**Work order:**
In the entries below, every line that contains "left" must be located and copied.

- Opening Delimiter -

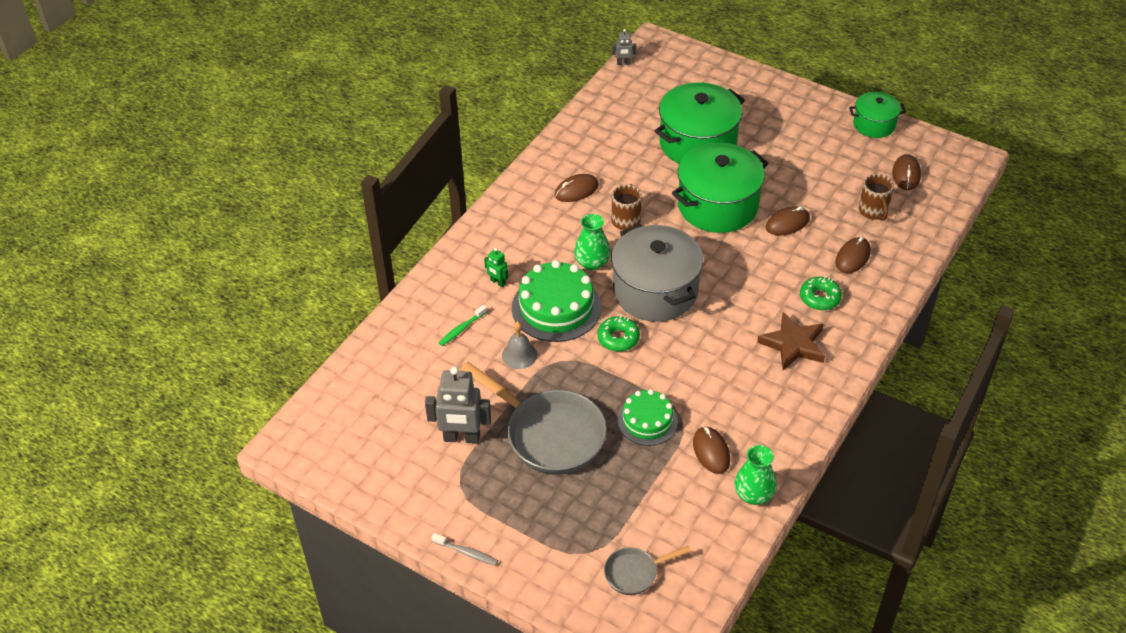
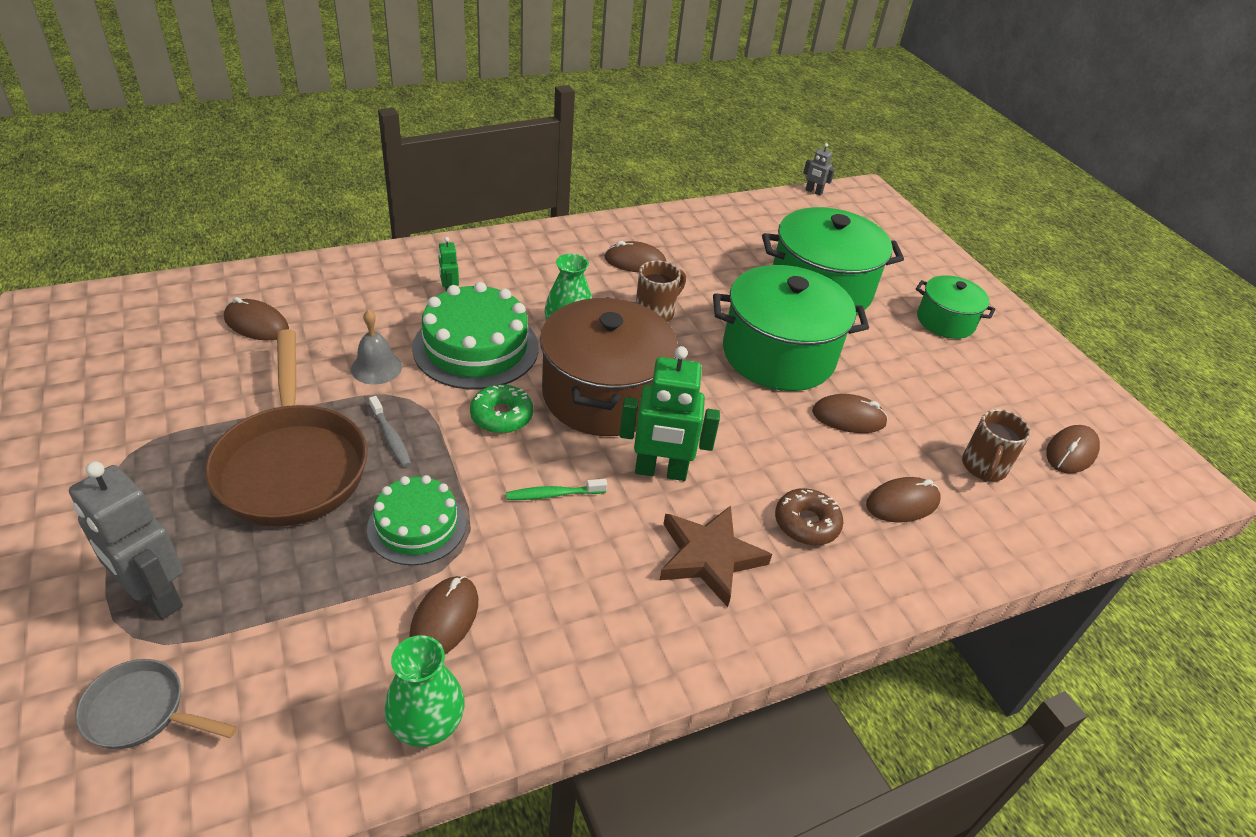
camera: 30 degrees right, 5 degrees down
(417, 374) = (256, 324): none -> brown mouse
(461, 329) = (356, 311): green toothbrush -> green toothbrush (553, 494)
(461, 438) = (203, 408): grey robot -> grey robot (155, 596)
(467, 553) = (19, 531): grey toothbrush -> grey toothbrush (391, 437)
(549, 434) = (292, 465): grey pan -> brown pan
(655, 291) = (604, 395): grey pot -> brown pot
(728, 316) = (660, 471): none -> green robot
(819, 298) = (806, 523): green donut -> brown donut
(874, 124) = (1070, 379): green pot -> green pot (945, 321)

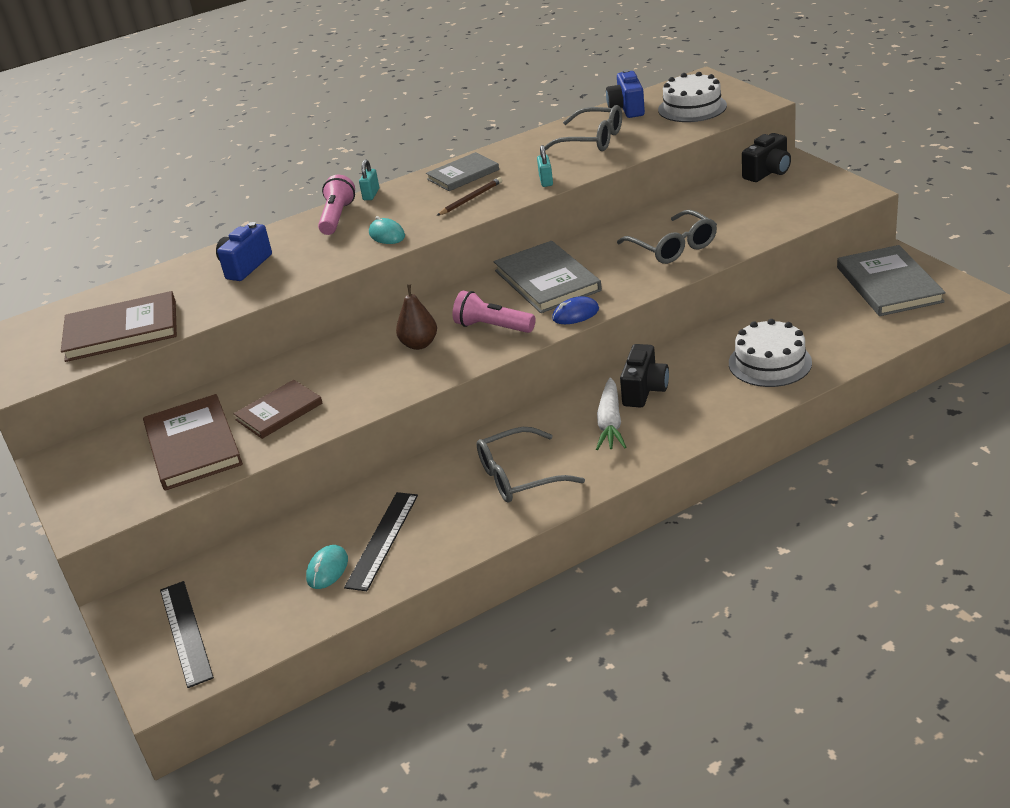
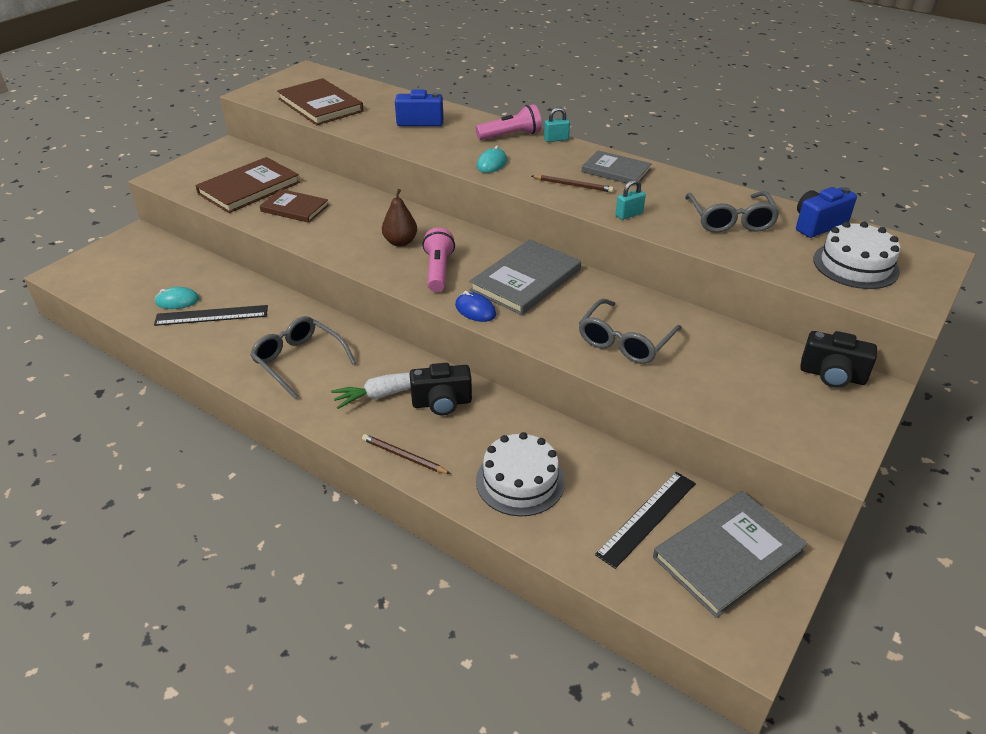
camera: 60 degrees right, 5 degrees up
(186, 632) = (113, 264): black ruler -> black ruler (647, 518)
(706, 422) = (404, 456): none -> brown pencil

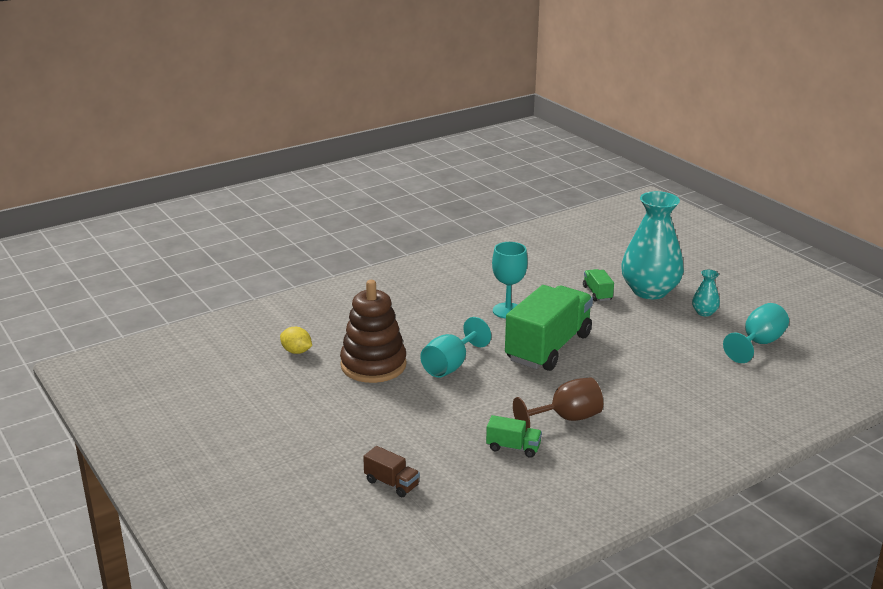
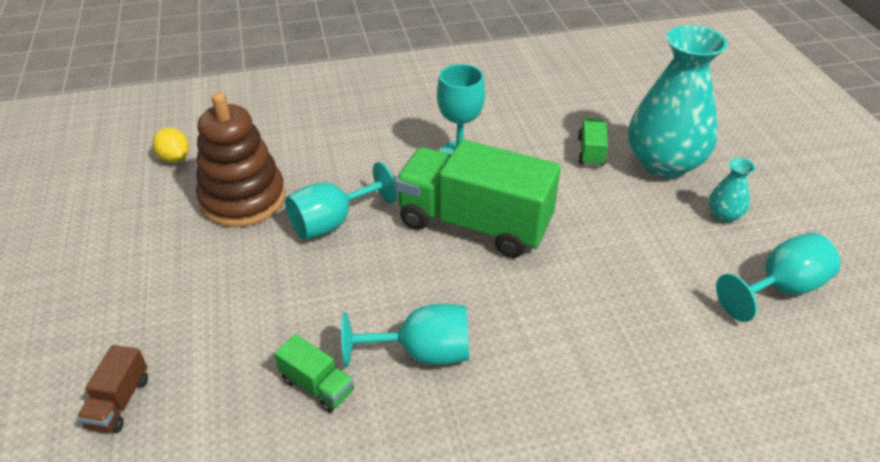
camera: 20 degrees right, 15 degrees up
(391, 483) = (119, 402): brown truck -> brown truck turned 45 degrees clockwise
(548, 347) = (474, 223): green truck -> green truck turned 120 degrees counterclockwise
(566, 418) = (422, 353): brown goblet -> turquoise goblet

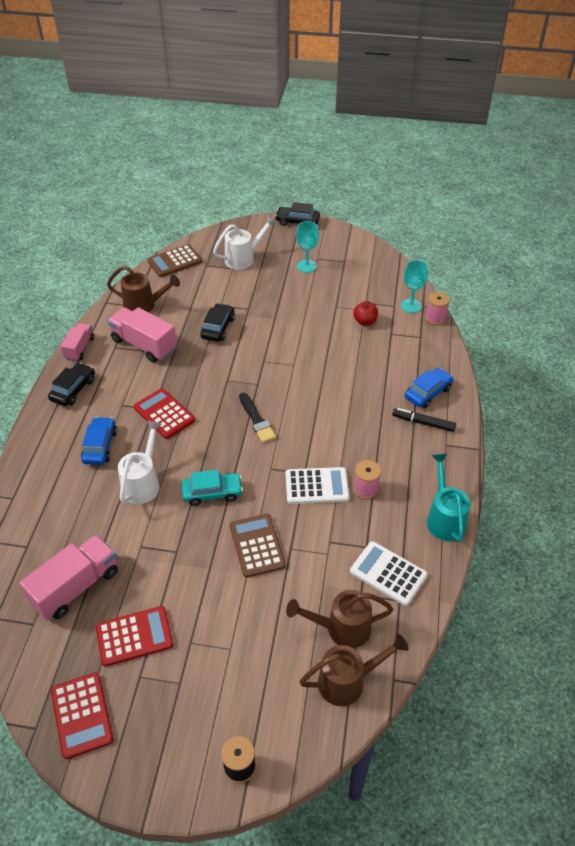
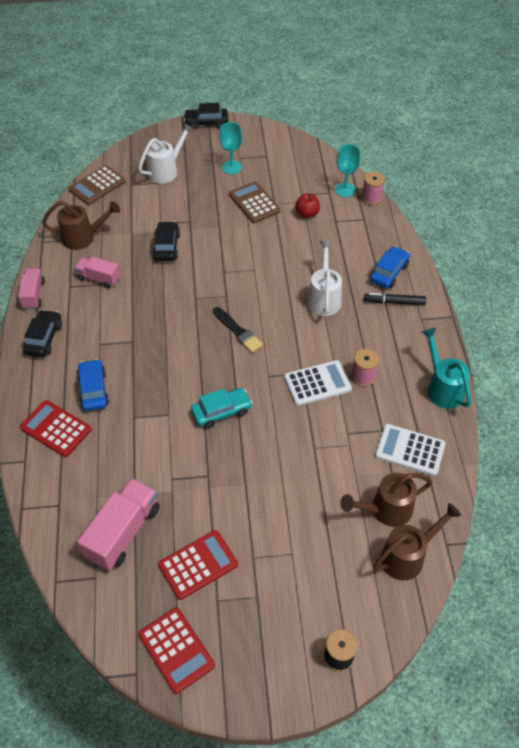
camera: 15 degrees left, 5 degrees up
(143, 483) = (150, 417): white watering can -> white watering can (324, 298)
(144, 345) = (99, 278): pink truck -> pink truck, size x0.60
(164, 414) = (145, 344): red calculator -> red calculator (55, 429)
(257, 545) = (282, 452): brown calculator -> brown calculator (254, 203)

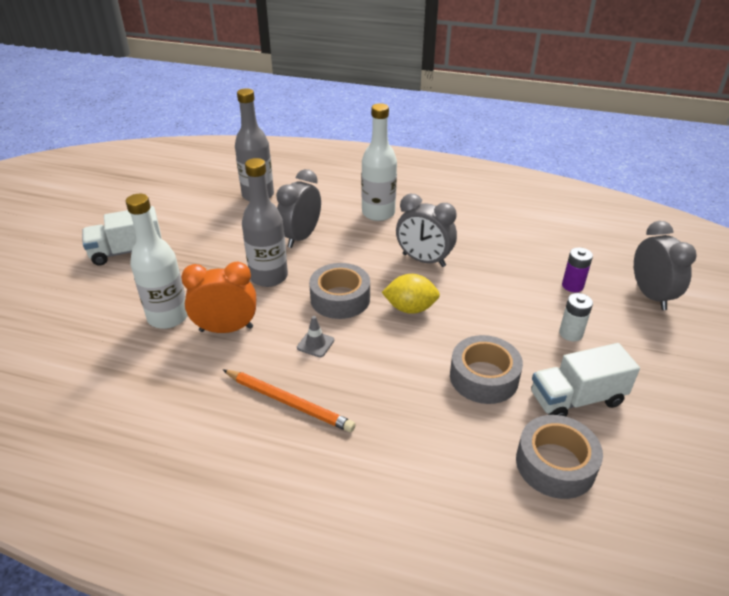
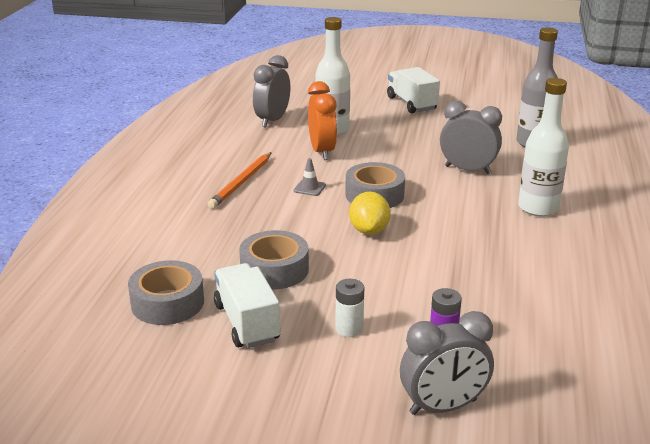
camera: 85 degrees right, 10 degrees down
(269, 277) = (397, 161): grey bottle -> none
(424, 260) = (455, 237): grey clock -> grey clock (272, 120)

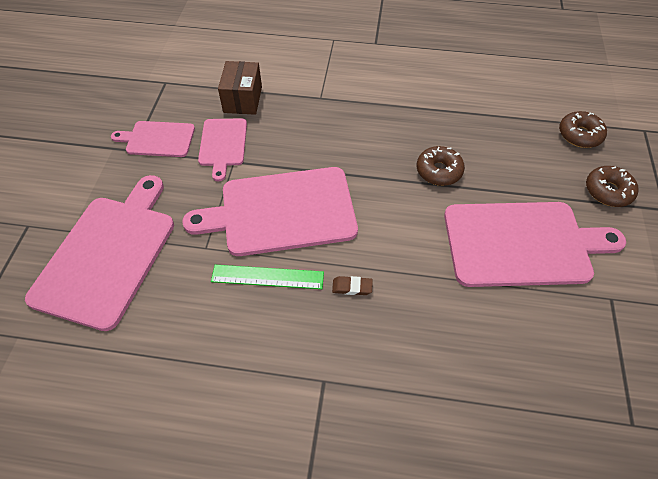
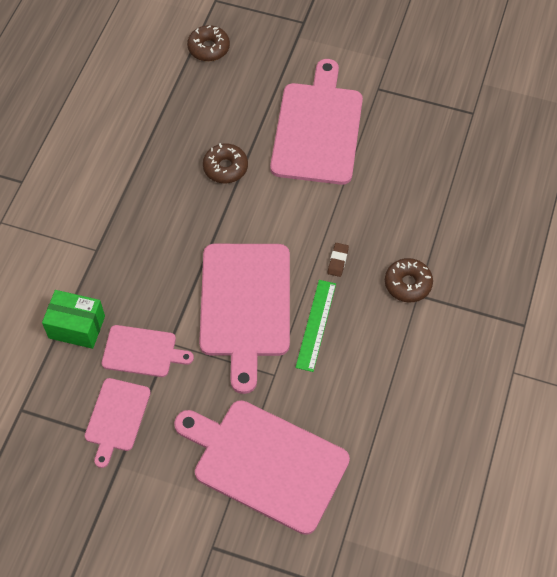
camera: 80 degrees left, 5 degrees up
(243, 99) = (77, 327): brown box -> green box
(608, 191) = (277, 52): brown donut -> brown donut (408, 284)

- Closing Delimiter -

**Answer box:**
camera: 15 degrees left, 5 degrees up
camera: 80 degrees left, 5 degrees up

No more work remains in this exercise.